Please copy exactly the line that contains "none -> white plate H7:I7 level 1" and every line after it through the end of the records, leaving the pictures out.

-- -- --

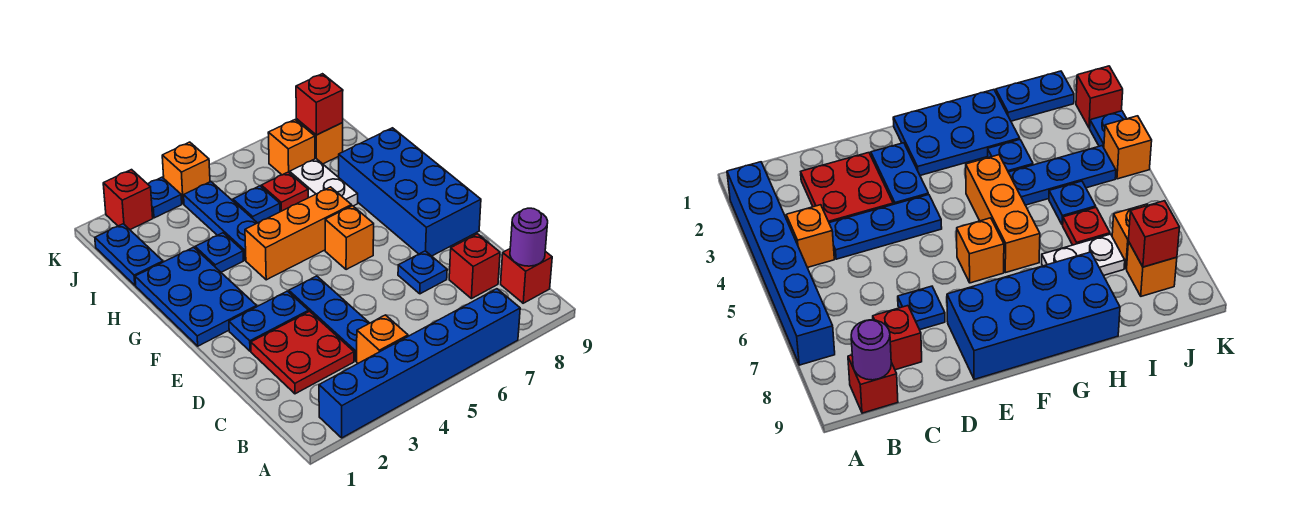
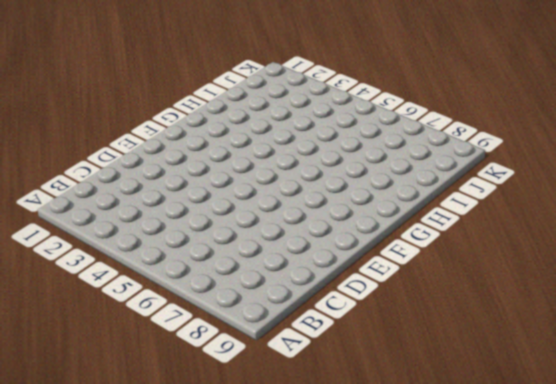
none -> blue brick A2:A7 level 1
none -> orange brick B4 level 1
none -> red brick B9 level 1

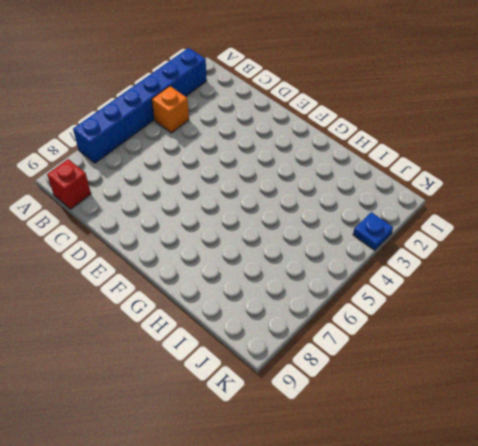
none -> red plate C2:D3 level 1
none -> blue plate C4:E4 level 1
none -> red brick C8 level 1

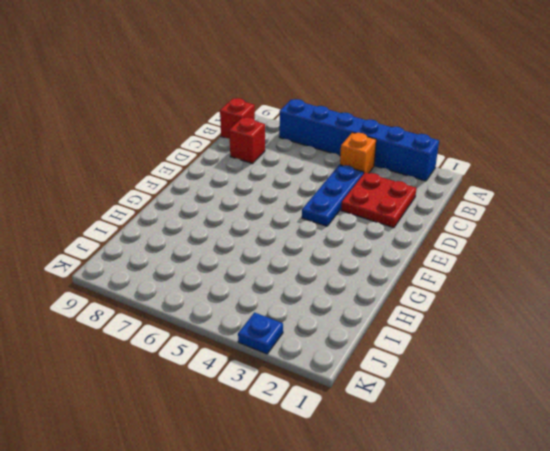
none -> blue plate D7 level 1
none -> blue plate E2:E3 level 1
none -> blue brick E8:H9 level 1

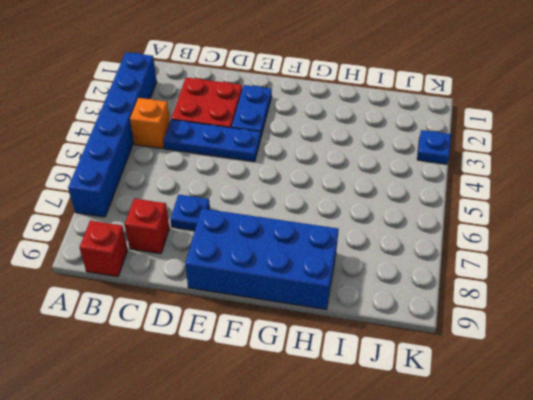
none -> blue plate F1:H2 level 1
none -> orange brick F6 level 1
none -> orange brick G4:G6 level 1

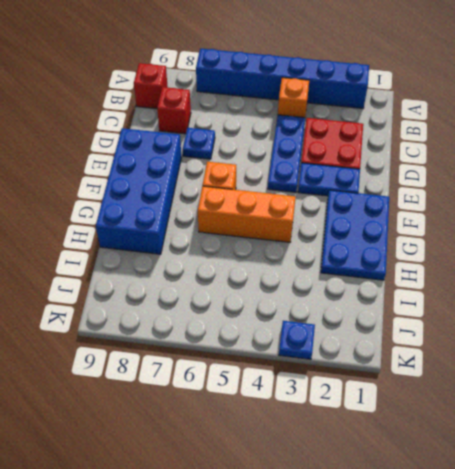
none -> blue plate H3 level 1
none -> blue plate H4:J4 level 1
none -> white plate H7:I7 level 1

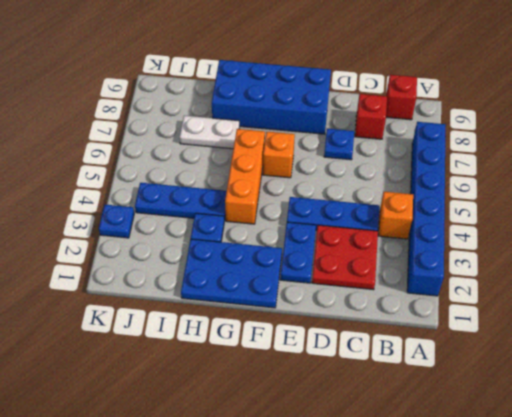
none -> blue plate I1:J1 level 1
none -> blue plate I5 level 1
none -> red plate I6 level 1

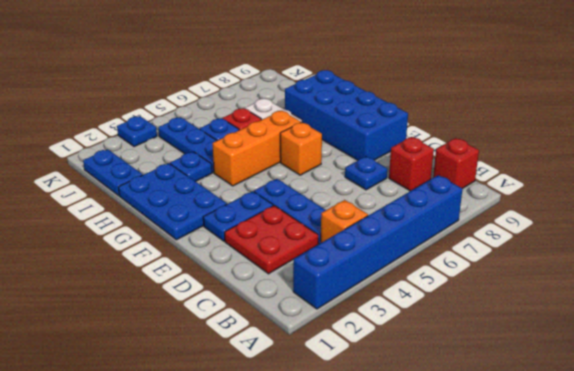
none -> orange brick J7 level 1
none -> orange brick J8 level 1
none -> red brick K2 level 1

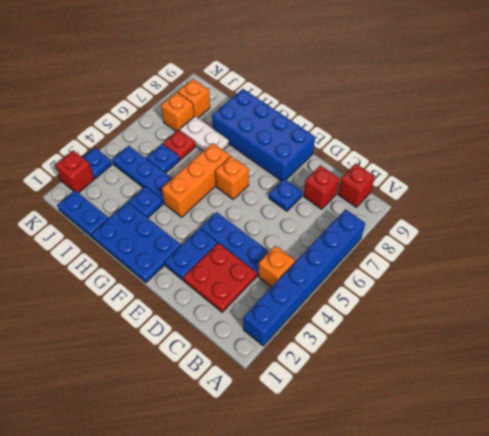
none -> orange brick K4 level 1
none -> purple round brick B9 level 2
none -> red brick J8 level 2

-- -- --

* ANSWER TO THIS PROBLEM:
none -> white plate H7:I7 level 1

none -> blue plate I1:J1 level 1
none -> blue plate I5 level 1
none -> red plate I6 level 1

none -> orange brick J7 level 1
none -> orange brick J8 level 1
none -> red brick K2 level 1

none -> orange brick K4 level 1
none -> purple round brick B9 level 2
none -> red brick J8 level 2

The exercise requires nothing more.